(Beginning of SUPPLIED MATERIAL)

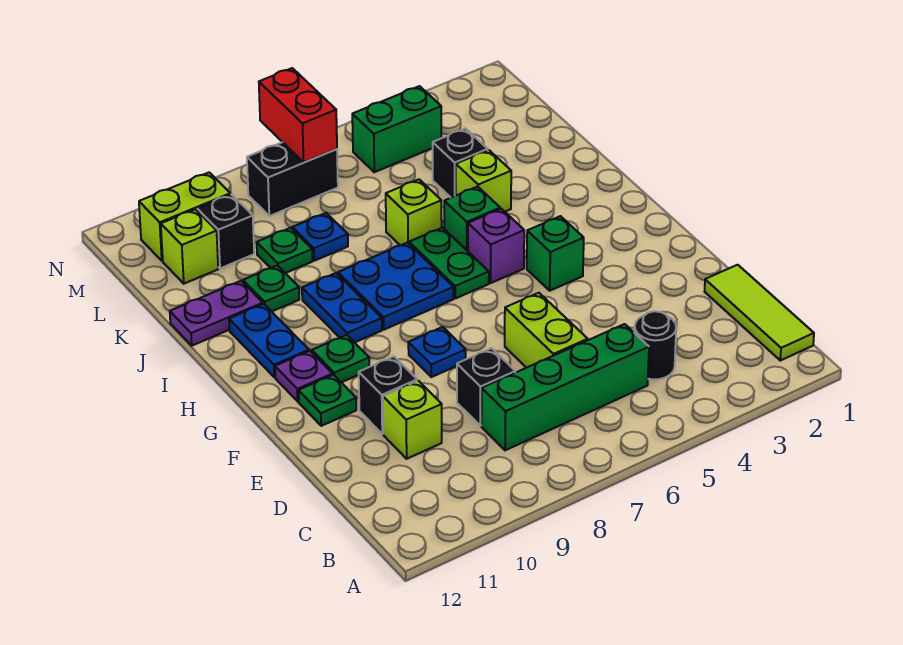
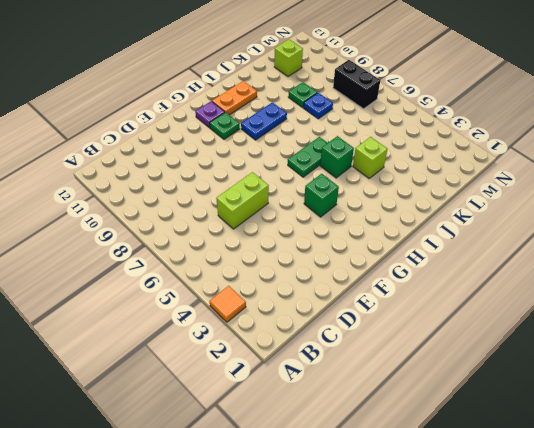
orange 1x1 tile [209,286,246,322] -> none
orange 1x2 plate [212,81,257,115] -> blue 1x2 plate [229,304,309,377]
none -> lime 1x3 tile [705,265,814,360]
none -> black 1x1 round brick [634,311,676,380]
none -> green 1x4 brick [481,324,649,450]
none -> black 1x1 brick [457,348,515,426]

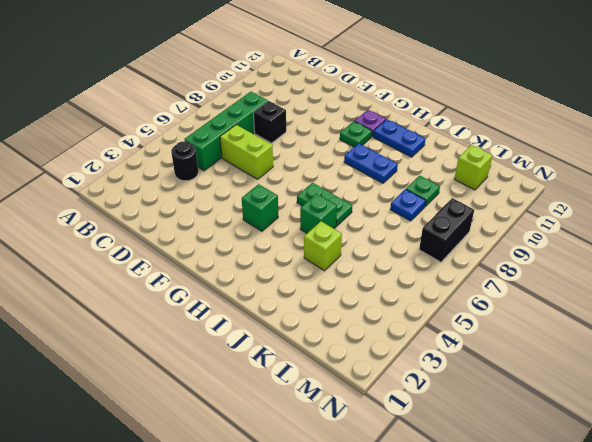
none -> lime 1x3 tile [705,265,814,360]
none -> lime 1x1 brick [383,381,442,459]
none -> black 1x1 brick [359,356,417,434]
none -> blue 1x1 plate [408,327,466,377]

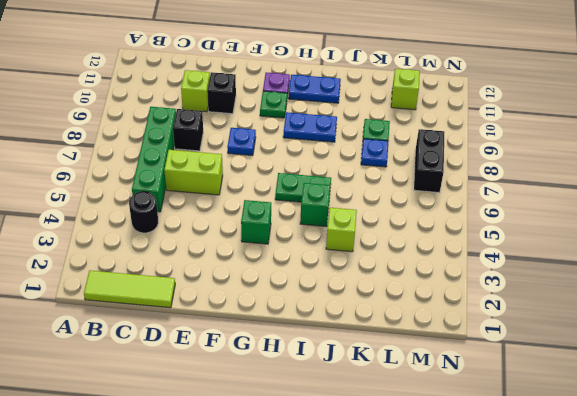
none -> green 1x1 plate [298,375,356,426]
none -> purple 1x1 brick [468,209,524,283]
none -> blue 2x2 plate [338,243,453,330]
none -> lime 1x1 brick [386,179,442,245]

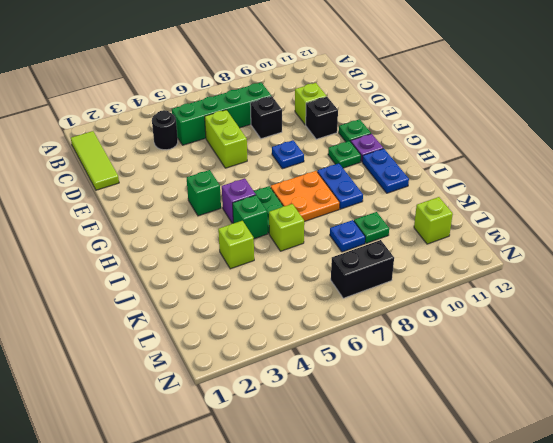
orange 2x2 plate [271,171,340,222] -> blue 2x2 plate [338,243,453,330]
none -> green 1x1 plate [243,265,299,311]
none -> purple 1x2 plate [170,281,263,346]
none -> black 1x1 brick [433,128,488,198]
none -> black 1x1 brick [197,194,254,268]

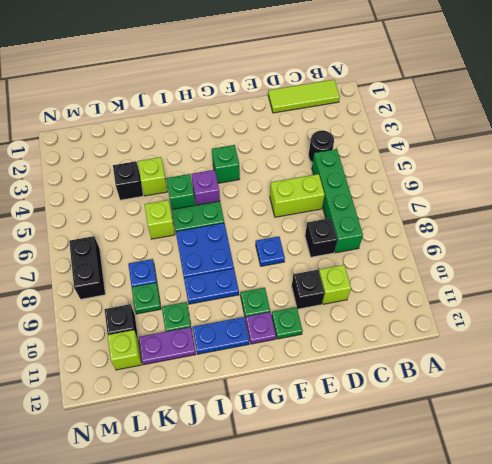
purple 1x2 plate [139,327,196,365] -> purple 1x2 plate turned to [170,281,263,346]
none -> green 1x2 brick [352,86,441,172]
none -> lime 1x2 brick [139,172,231,261]
none -> red 1x2 brick [259,68,337,162]

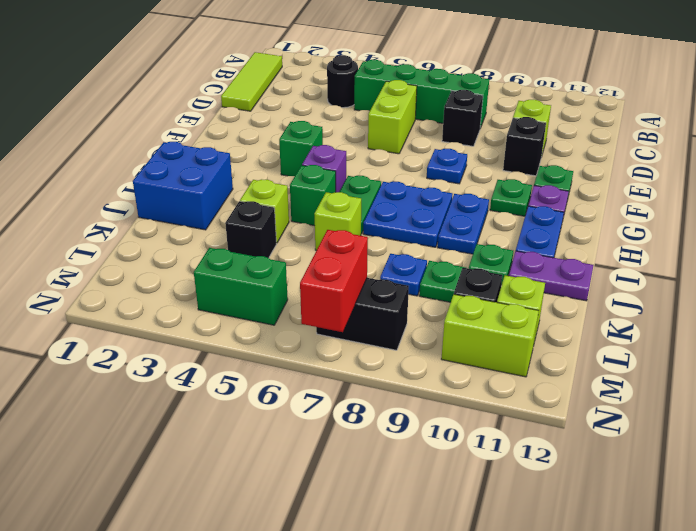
blue 2x2 brick [133,142,233,230] -> none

(End of SUPPLIED MATERIAL)

TASK PROMPT: In the reply, give again exactly the lines from the beginning of the entries above through the line with "none -> black 1x1 brick [457,348,515,426]"; pictures stay out.

EXERCISE OUTPUT:
orange 1x1 tile [209,286,246,322] -> none
orange 1x2 plate [212,81,257,115] -> blue 1x2 plate [229,304,309,377]
none -> lime 1x3 tile [705,265,814,360]
none -> black 1x1 round brick [634,311,676,380]
none -> green 1x4 brick [481,324,649,450]
none -> black 1x1 brick [457,348,515,426]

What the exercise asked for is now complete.